-- start of Input rows --

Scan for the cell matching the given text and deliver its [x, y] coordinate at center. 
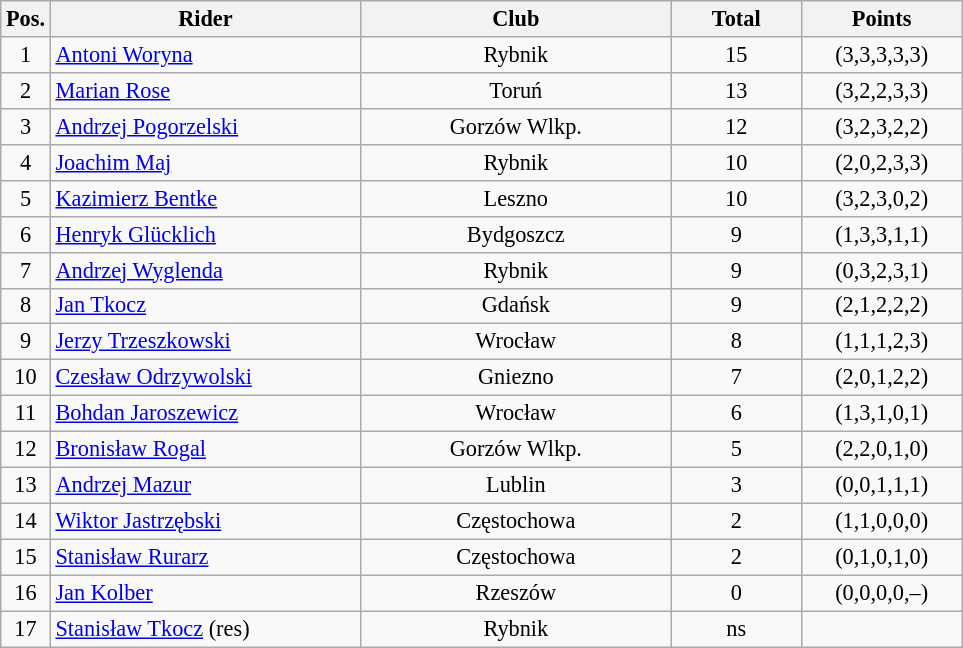
(0,3,2,3,1) [881, 270]
(1,3,3,1,1) [881, 234]
Czesław Odrzywolski [205, 378]
Gdańsk [516, 306]
(0,1,0,1,0) [881, 557]
Stanisław Rurarz [205, 557]
(1,1,0,0,0) [881, 521]
(3,2,2,3,3) [881, 90]
(1,3,1,0,1) [881, 414]
(3,2,3,0,2) [881, 198]
(1,1,1,2,3) [881, 342]
(2,2,0,1,0) [881, 450]
(2,0,2,3,3) [881, 162]
Bronisław Rogal [205, 450]
Marian Rose [205, 90]
Jan Kolber [205, 593]
(3,3,3,3,3) [881, 55]
(2,0,1,2,2) [881, 378]
11 [26, 414]
Andrzej Pogorzelski [205, 126]
17 [26, 629]
Kazimierz Bentke [205, 198]
Toruń [516, 90]
Andrzej Mazur [205, 485]
Points [881, 19]
Bydgoszcz [516, 234]
Rider [205, 19]
Total [736, 19]
Andrzej Wyglenda [205, 270]
Lublin [516, 485]
(0,0,1,1,1) [881, 485]
Antoni Woryna [205, 55]
Jerzy Trzeszkowski [205, 342]
0 [736, 593]
Gniezno [516, 378]
Club [516, 19]
(2,1,2,2,2) [881, 306]
14 [26, 521]
(0,0,0,0,–) [881, 593]
16 [26, 593]
Stanisław Tkocz (res) [205, 629]
ns [736, 629]
Rzeszów [516, 593]
Leszno [516, 198]
Joachim Maj [205, 162]
Wiktor Jastrzębski [205, 521]
Bohdan Jaroszewicz [205, 414]
(3,2,3,2,2) [881, 126]
Jan Tkocz [205, 306]
1 [26, 55]
Henryk Glücklich [205, 234]
4 [26, 162]
Pos. [26, 19]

-- end of Input rows --

Extract the lines of the listing exactly as they appear, everything from the line containing "(0,3,2,3,1) [881, 270]" down to the line containing "17 [26, 629]", both included.

(0,3,2,3,1) [881, 270]
(1,3,3,1,1) [881, 234]
Czesław Odrzywolski [205, 378]
Gdańsk [516, 306]
(0,1,0,1,0) [881, 557]
Stanisław Rurarz [205, 557]
(1,1,0,0,0) [881, 521]
(3,2,2,3,3) [881, 90]
(1,3,1,0,1) [881, 414]
(3,2,3,0,2) [881, 198]
(1,1,1,2,3) [881, 342]
(2,2,0,1,0) [881, 450]
(2,0,2,3,3) [881, 162]
Bronisław Rogal [205, 450]
Marian Rose [205, 90]
Jan Kolber [205, 593]
(3,3,3,3,3) [881, 55]
(2,0,1,2,2) [881, 378]
11 [26, 414]
Andrzej Pogorzelski [205, 126]
17 [26, 629]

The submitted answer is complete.